WHAT YOU ARE ASKED TO DO: With pictures left out, retype the lines from the start of the records through the one that contains "camera: 125 degrees left, 5 degrees down".

[Coordinate-based change listings]

****************************************

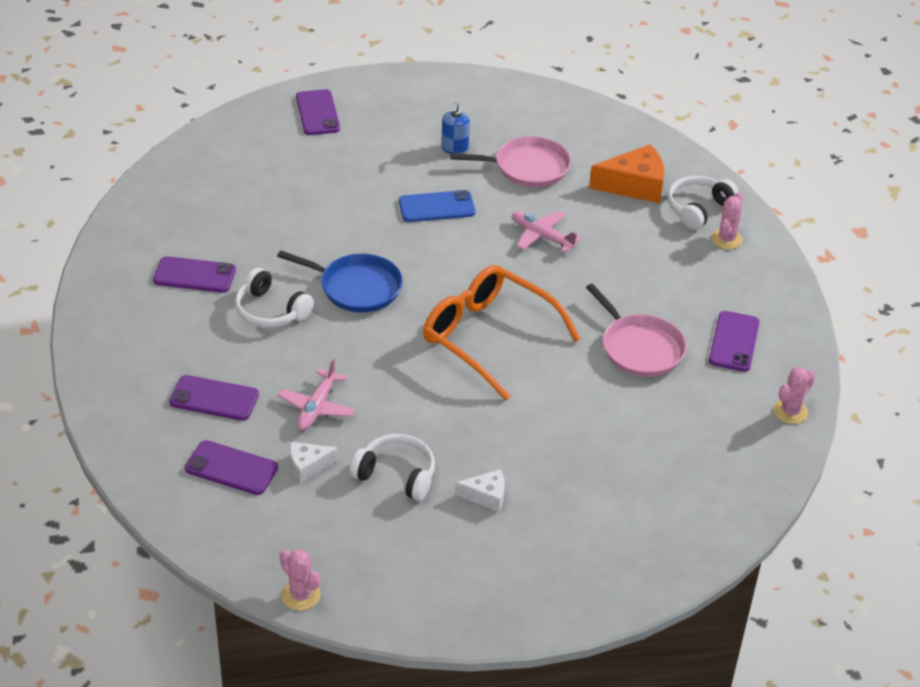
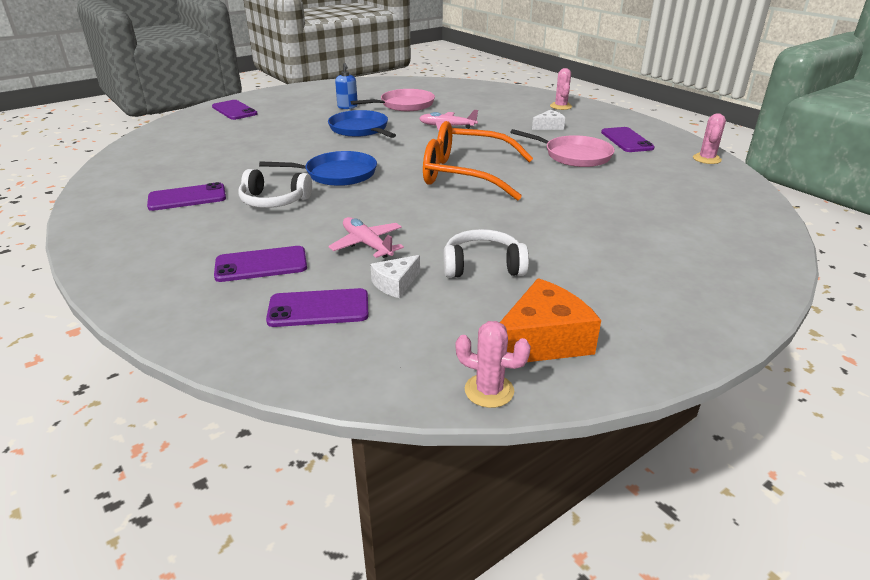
camera: 25 degrees left, 10 degrees down
(317, 407) = (367, 244): pink plane -> pink plane turned 150 degrees clockwise
(436, 207) = (360, 129): blue phone -> blue pan
(486, 496) = (573, 257): white cheese -> white cheese (549, 126)
(634, 185) = (479, 99): orange cheese -> orange cheese (542, 341)
(698, 208) = (528, 100): white headphones -> none

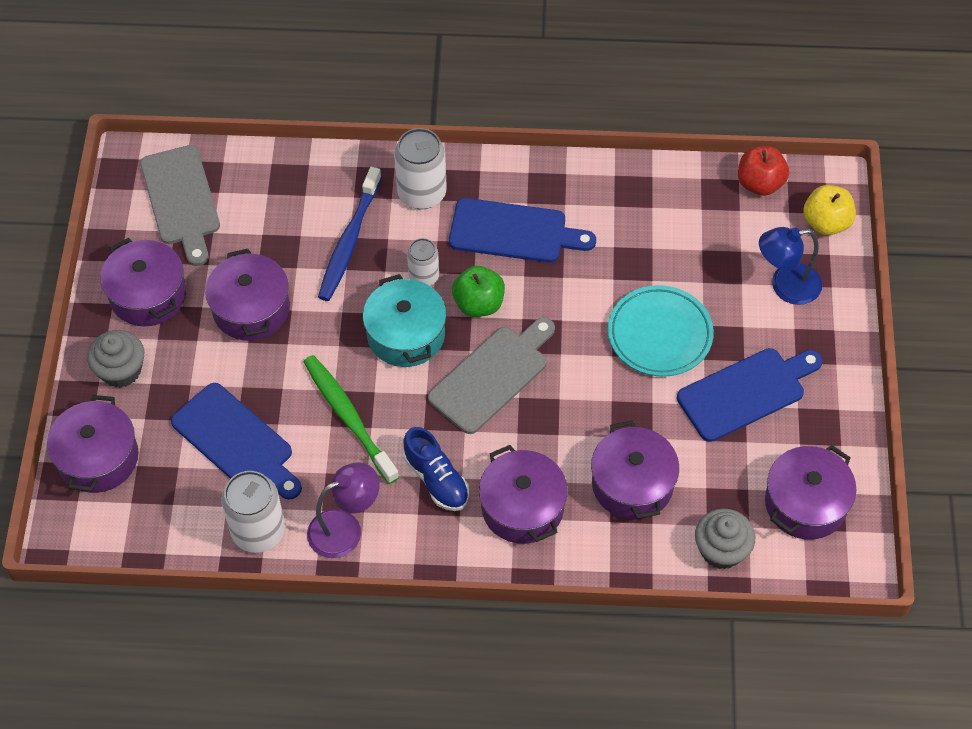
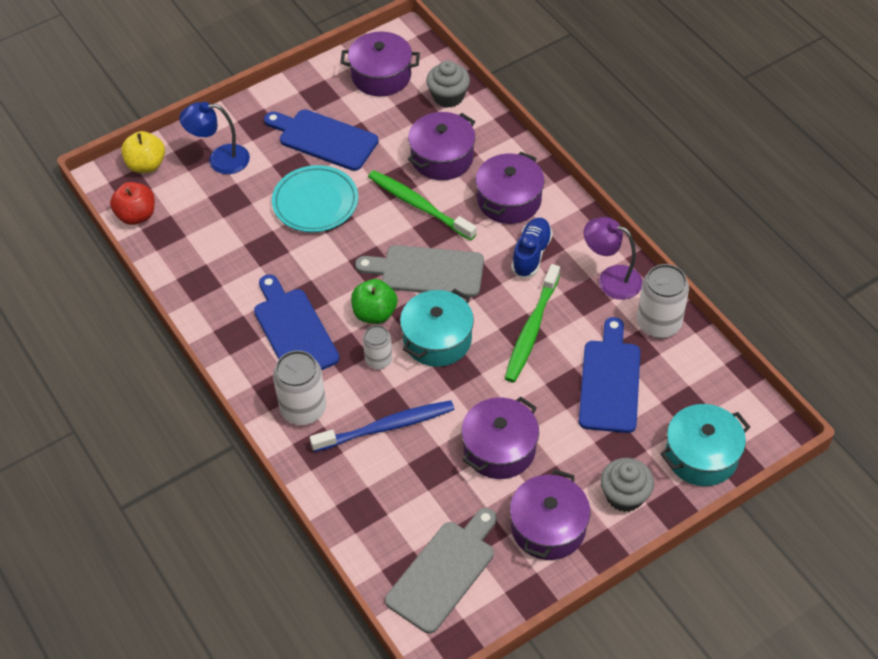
camera: 125 degrees left, 5 degrees down
(98, 458) = (701, 455): purple pot -> turquoise pot
(583, 421) = (419, 205): none -> green toothbrush
(785, 286) = (220, 160): blue lamp -> blue lamp turned 135 degrees clockwise

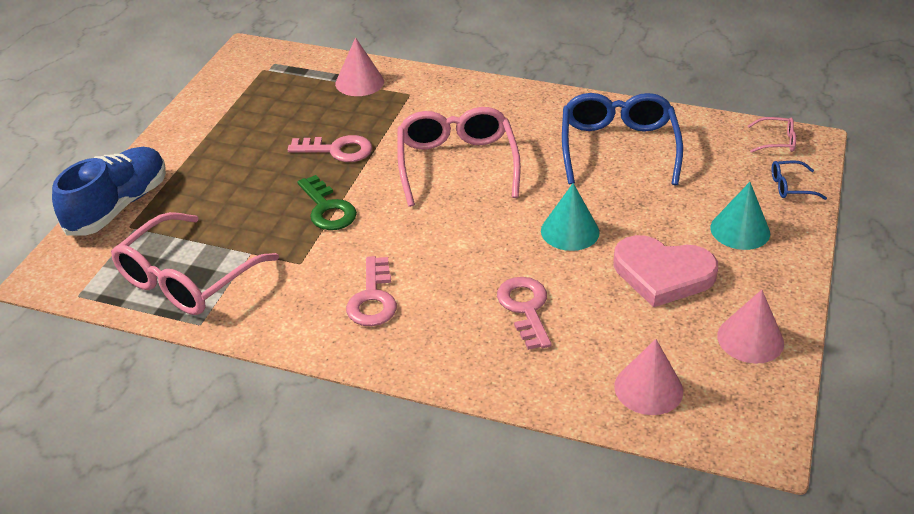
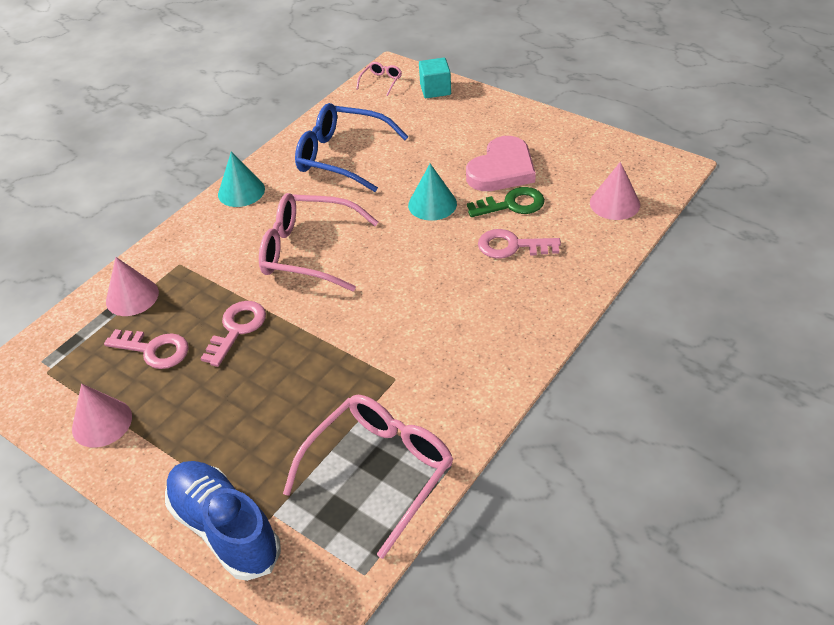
camera: 70 degrees left, 5 degrees up
(187, 279) = (380, 471): pink glasses -> pink glasses turned 105 degrees counterclockwise
(327, 209) = (325, 348): green key -> green key (512, 204)
(373, 299) = (465, 334): pink key -> pink key (154, 350)
(740, 230) = (471, 123): turquoise cone -> turquoise cone (241, 191)
(750, 339) = (582, 147): pink cone -> pink cone (102, 422)
(790, 186) = (435, 89): blue glasses -> turquoise cube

****************************************

EXPECTED OUTPUT:
camera: 25 degrees left, 10 degrees down
(317, 407) = (367, 244): pink plane -> pink plane turned 150 degrees clockwise
(436, 207) = (360, 129): blue phone -> blue pan
(486, 496) = (573, 257): white cheese -> white cheese (549, 126)
(634, 185) = (479, 99): orange cheese -> orange cheese (542, 341)
(698, 208) = (528, 100): white headphones -> none

camera: 125 degrees left, 5 degrees down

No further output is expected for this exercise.